* Material supplied
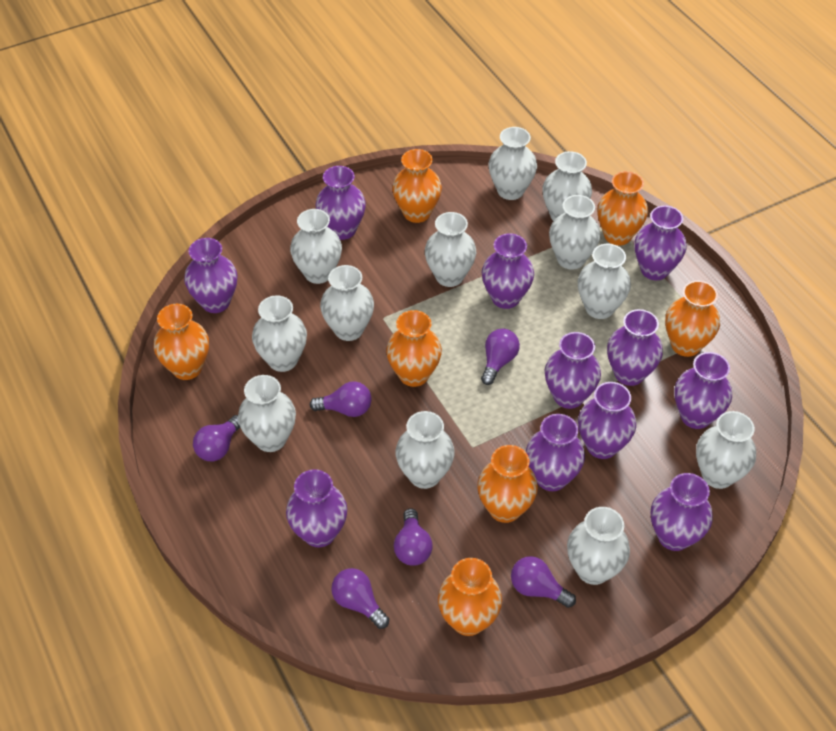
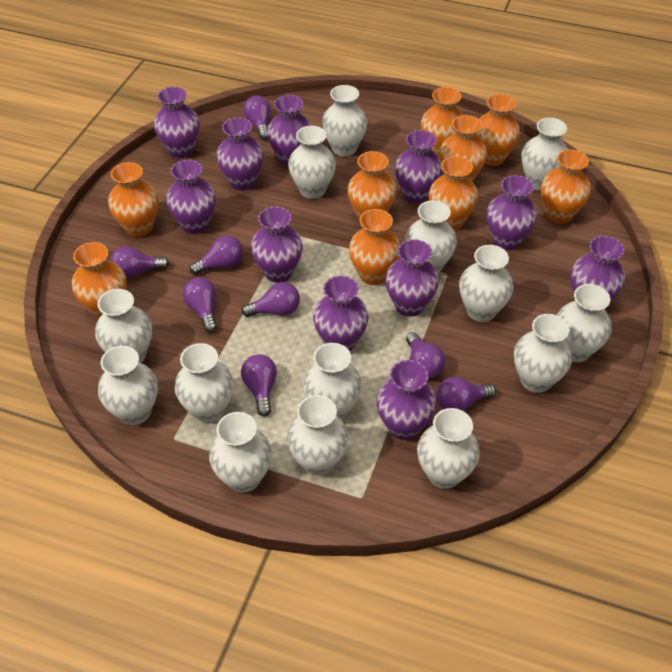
orange vase: 7 -> 9
purple light bulb: 6 -> 8
white vase: 12 -> 14

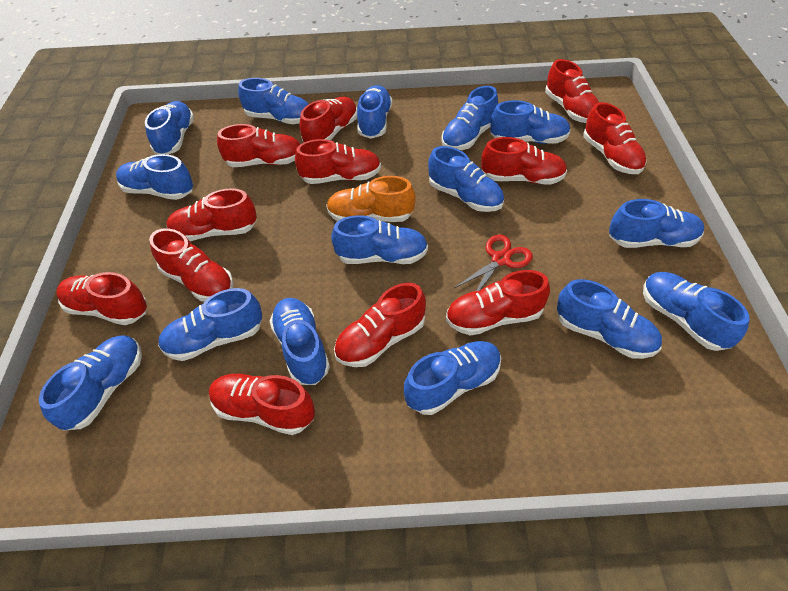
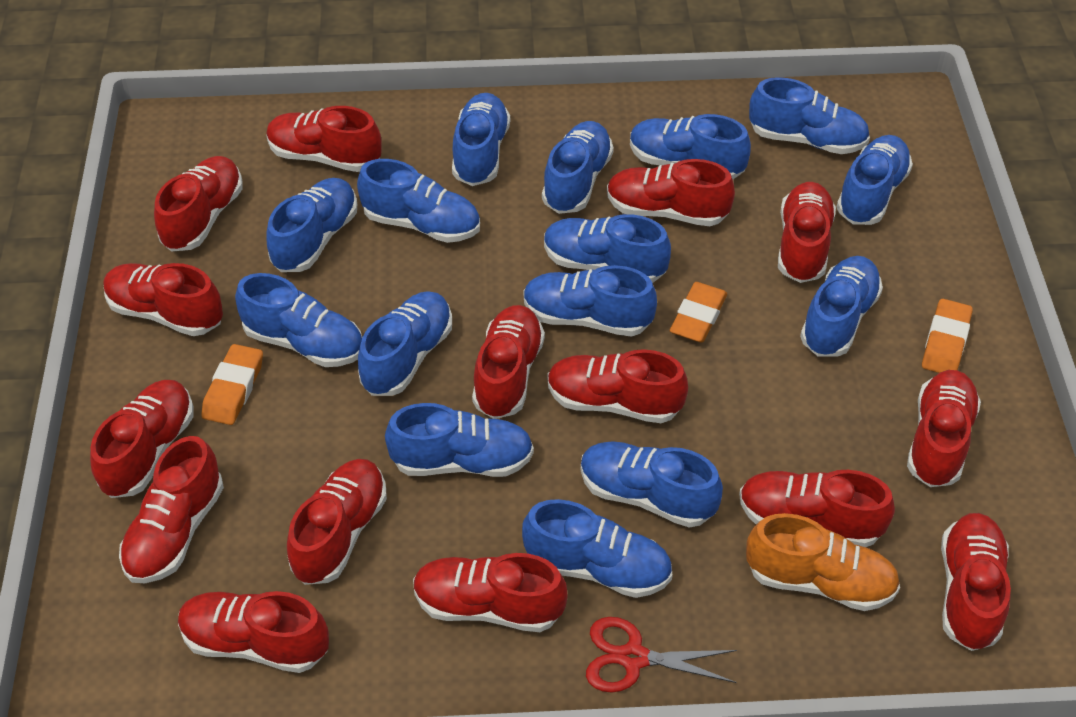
orange eraser: 0 -> 3
red shoe: 12 -> 15

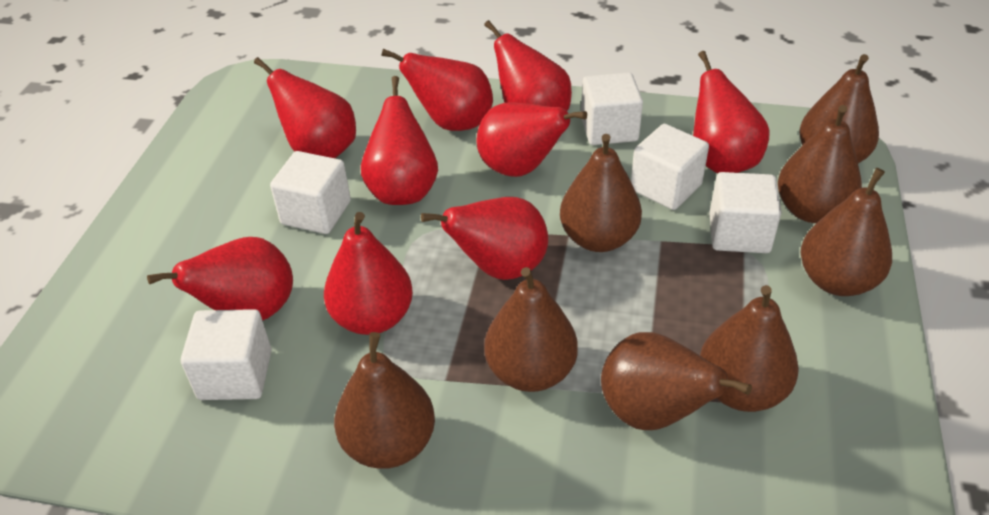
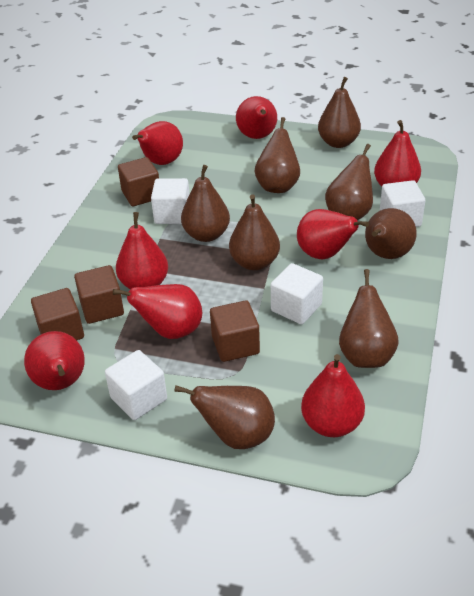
brown cube: 0 -> 4
red pear: 9 -> 8
white cube: 5 -> 4

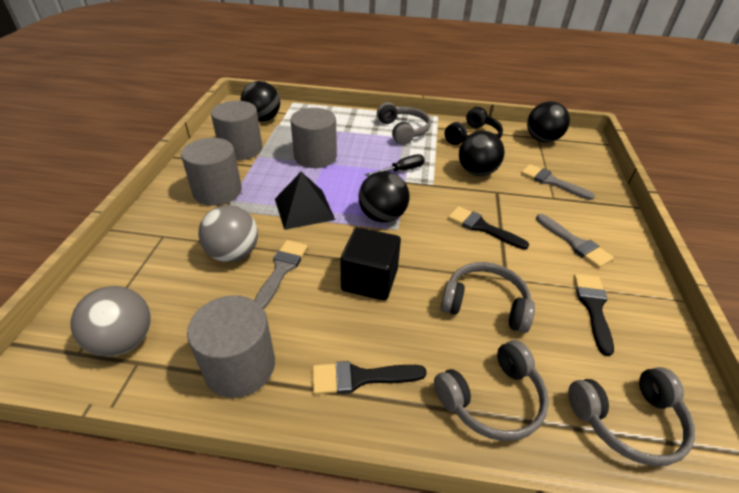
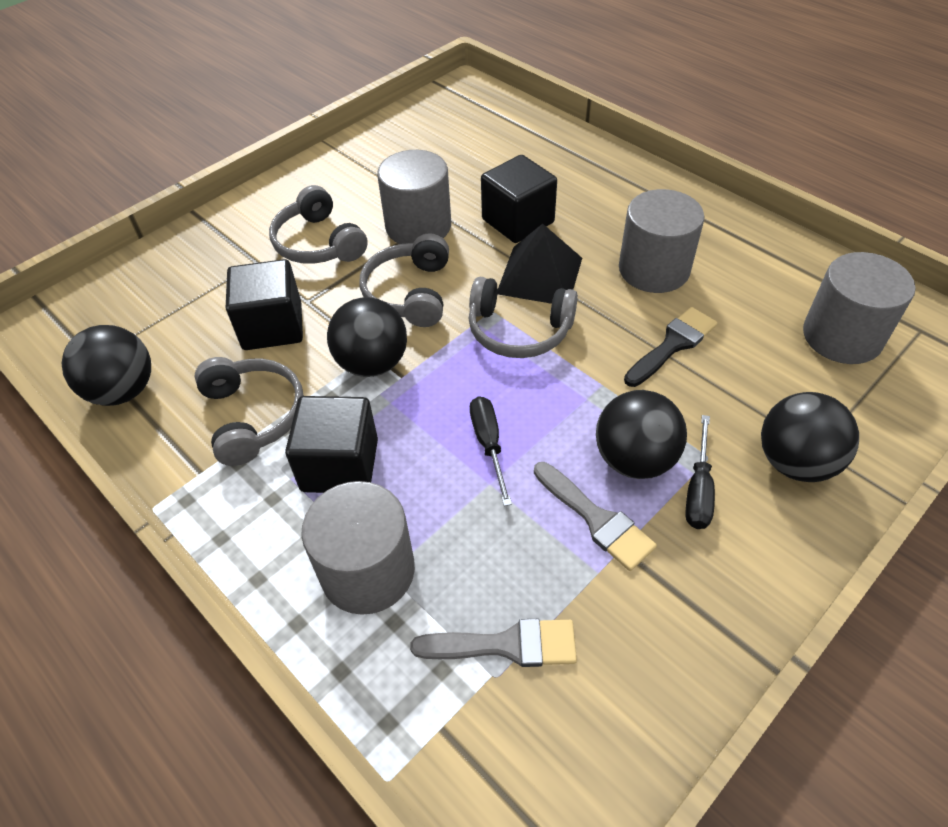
black brush: 3 -> 1
black cube: 1 -> 3
black headphones: 1 -> 0
black screwdriver: 1 -> 2
grey ball: 2 -> 0
grey brush: 3 -> 2

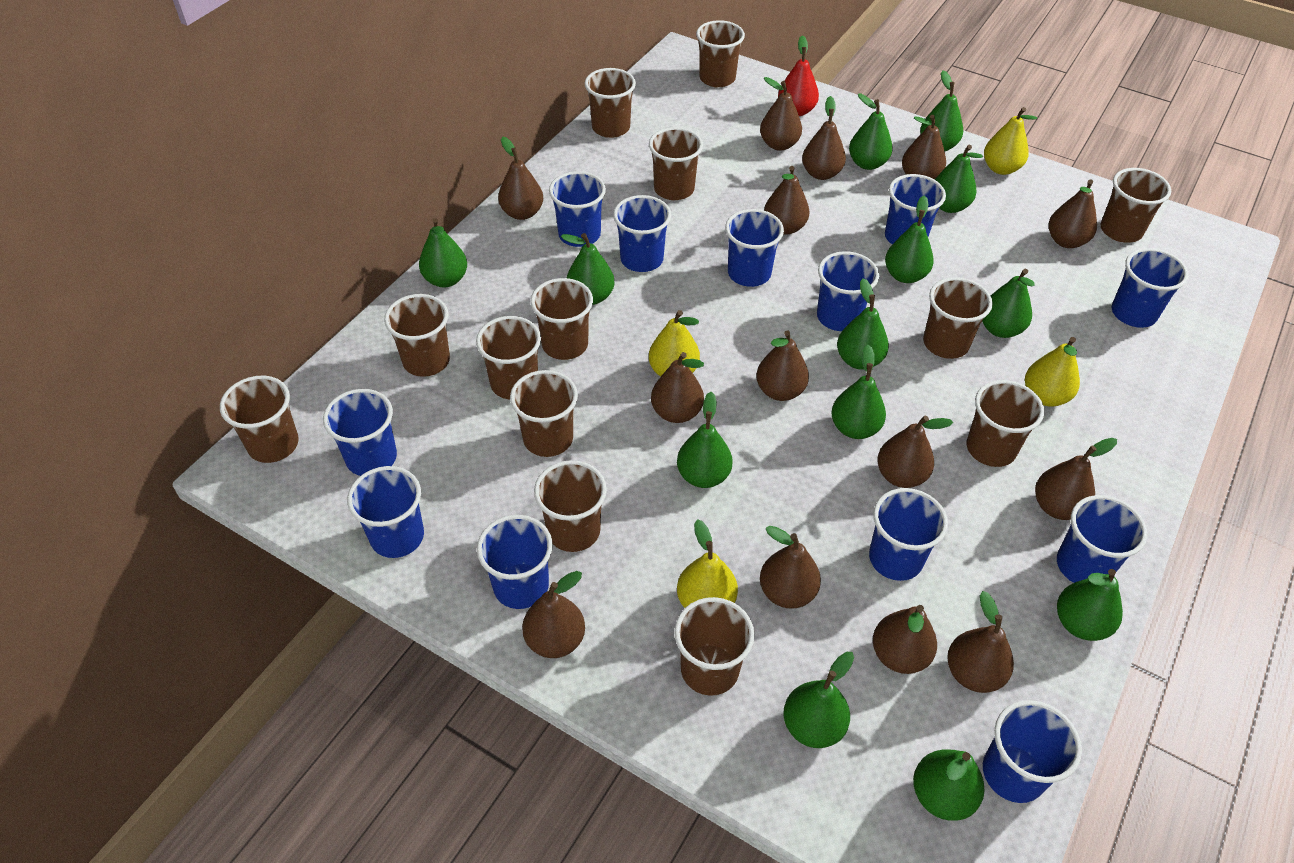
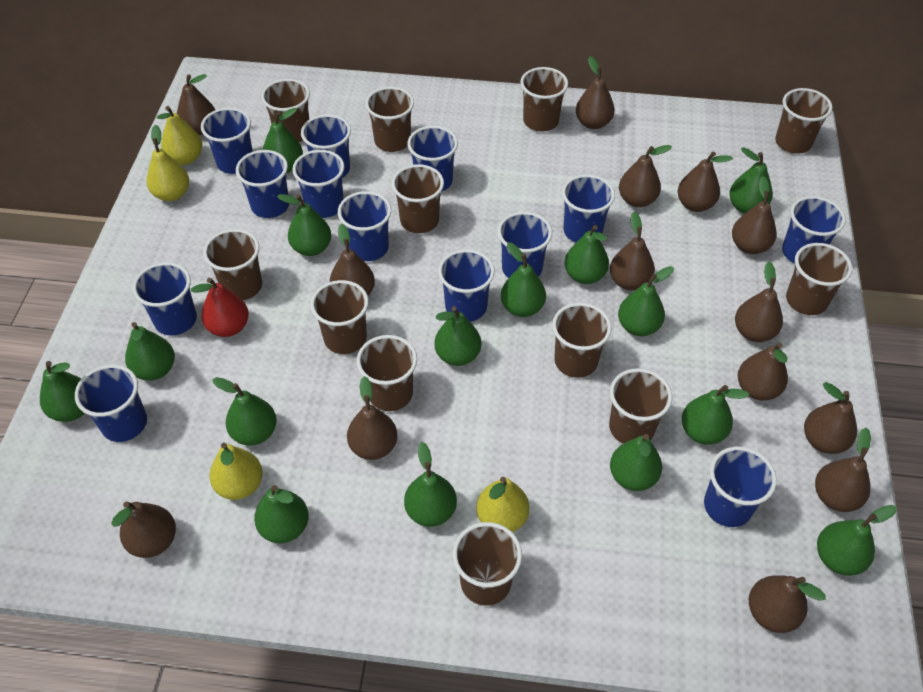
blue cup: 12 -> 13
brown cup: 13 -> 12
green pear: 13 -> 15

* Task objective
Set out the material once more, exact in every line, with no images.

* Your solution
orange vase: 7 -> 9
purple light bulb: 6 -> 8
white vase: 12 -> 14

orange eraser: 0 -> 3
red shoe: 12 -> 15

brown cube: 0 -> 4
red pear: 9 -> 8
white cube: 5 -> 4

black brush: 3 -> 1
black cube: 1 -> 3
black headphones: 1 -> 0
black screwdriver: 1 -> 2
grey ball: 2 -> 0
grey brush: 3 -> 2

blue cup: 12 -> 13
brown cup: 13 -> 12
green pear: 13 -> 15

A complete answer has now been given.